(Dataset items)
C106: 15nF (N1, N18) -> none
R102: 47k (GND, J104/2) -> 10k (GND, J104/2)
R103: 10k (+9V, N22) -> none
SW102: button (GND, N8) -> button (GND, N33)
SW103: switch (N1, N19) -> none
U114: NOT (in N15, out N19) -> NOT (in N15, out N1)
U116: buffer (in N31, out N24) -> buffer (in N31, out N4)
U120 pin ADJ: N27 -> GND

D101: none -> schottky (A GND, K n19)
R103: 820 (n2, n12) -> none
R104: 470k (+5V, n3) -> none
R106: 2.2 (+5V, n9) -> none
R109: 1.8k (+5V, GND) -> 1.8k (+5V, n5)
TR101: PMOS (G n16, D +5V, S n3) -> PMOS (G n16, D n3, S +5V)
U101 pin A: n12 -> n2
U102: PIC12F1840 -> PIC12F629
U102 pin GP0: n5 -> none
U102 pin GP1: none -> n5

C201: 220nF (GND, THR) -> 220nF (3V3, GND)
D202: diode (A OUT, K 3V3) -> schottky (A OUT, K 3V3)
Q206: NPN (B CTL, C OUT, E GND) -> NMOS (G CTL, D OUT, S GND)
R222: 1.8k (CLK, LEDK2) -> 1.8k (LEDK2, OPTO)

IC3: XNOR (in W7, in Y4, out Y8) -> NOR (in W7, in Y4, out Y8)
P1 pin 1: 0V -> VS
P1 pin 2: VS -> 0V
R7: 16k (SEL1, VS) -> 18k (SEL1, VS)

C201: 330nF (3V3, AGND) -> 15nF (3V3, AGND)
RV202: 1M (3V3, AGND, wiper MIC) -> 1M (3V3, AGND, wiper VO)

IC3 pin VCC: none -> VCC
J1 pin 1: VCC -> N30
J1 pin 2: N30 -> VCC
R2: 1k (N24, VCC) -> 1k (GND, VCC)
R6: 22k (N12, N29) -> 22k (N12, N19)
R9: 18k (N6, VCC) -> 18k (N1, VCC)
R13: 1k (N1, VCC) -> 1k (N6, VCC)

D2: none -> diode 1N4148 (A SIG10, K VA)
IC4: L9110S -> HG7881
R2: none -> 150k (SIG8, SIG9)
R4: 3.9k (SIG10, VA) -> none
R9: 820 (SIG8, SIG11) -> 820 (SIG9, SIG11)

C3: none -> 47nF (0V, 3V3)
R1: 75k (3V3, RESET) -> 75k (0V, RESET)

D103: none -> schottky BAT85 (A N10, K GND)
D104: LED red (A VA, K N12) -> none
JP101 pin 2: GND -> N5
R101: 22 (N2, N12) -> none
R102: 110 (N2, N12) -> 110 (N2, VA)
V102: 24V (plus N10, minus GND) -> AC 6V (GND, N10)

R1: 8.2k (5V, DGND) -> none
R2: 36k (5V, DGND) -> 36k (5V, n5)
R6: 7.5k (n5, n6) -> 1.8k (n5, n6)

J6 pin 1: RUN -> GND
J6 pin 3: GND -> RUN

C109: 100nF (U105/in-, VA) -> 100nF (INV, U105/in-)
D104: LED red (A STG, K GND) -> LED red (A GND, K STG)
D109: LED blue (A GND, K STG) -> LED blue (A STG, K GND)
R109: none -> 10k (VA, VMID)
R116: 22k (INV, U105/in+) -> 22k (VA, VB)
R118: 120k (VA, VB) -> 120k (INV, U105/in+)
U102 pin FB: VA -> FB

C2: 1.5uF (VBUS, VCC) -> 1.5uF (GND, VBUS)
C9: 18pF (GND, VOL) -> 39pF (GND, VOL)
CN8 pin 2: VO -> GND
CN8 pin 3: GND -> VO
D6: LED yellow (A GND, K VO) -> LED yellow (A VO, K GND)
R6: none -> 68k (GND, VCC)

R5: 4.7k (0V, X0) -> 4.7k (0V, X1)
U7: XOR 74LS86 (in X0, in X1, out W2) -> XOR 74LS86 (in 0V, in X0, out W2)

◆ TASK TO CARRY OUT
Output, from the data above, the lines from the line with "C109: 100nF (U105/in-, VA)" to the line with "C9: 18pF (GND, VOL) -> 39pF (GND, VOL)" exactly as they stand, both ends included and nothing else.

◆ ANSWER SPACE
C109: 100nF (U105/in-, VA) -> 100nF (INV, U105/in-)
D104: LED red (A STG, K GND) -> LED red (A GND, K STG)
D109: LED blue (A GND, K STG) -> LED blue (A STG, K GND)
R109: none -> 10k (VA, VMID)
R116: 22k (INV, U105/in+) -> 22k (VA, VB)
R118: 120k (VA, VB) -> 120k (INV, U105/in+)
U102 pin FB: VA -> FB

C2: 1.5uF (VBUS, VCC) -> 1.5uF (GND, VBUS)
C9: 18pF (GND, VOL) -> 39pF (GND, VOL)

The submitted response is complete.